*** Opening Given records ***
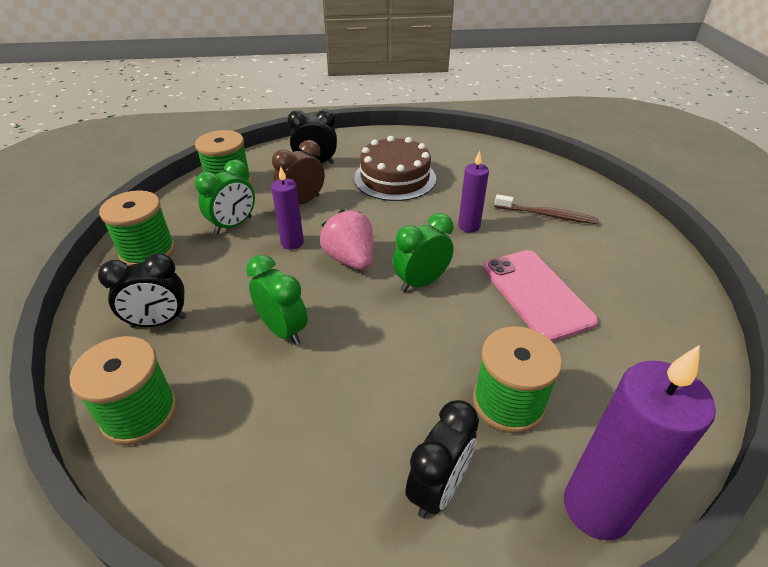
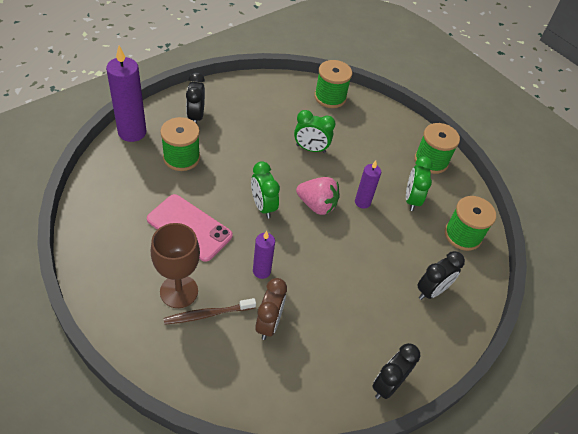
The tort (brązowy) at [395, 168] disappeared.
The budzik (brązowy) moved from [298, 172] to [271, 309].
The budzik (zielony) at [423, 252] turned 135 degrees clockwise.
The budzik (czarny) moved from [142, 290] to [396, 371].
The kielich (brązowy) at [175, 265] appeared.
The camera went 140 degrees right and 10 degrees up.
*** Closing Given records ***
Description of the task
Only lines containing the string "brązowy" belong in the answer; find them in the data above and copy them.

Expected answer
The tort (brązowy) at [395, 168] disappeared.
The budzik (brązowy) moved from [298, 172] to [271, 309].
The kielich (brązowy) at [175, 265] appeared.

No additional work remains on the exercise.